** Instructions to follow **
Here is the task for the records below: repeat exactly the lines from the one with "(227, 206) = (162, 253): purple" to the one with "(310, 191) = (217, 202): none -> grey cactus", both included, and nothing else.

** Provided entries **
========

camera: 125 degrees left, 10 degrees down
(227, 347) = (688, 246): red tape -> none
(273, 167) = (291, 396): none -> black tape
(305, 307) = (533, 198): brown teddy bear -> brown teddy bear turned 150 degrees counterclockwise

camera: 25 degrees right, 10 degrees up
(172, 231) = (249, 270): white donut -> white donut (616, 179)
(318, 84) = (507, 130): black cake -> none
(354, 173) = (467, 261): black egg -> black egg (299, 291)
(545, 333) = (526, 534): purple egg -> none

========

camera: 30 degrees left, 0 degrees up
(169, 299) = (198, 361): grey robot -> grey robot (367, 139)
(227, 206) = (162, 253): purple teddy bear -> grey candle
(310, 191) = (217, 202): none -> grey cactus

========

** Result for this task **
(227, 206) = (162, 253): purple teddy bear -> grey candle
(310, 191) = (217, 202): none -> grey cactus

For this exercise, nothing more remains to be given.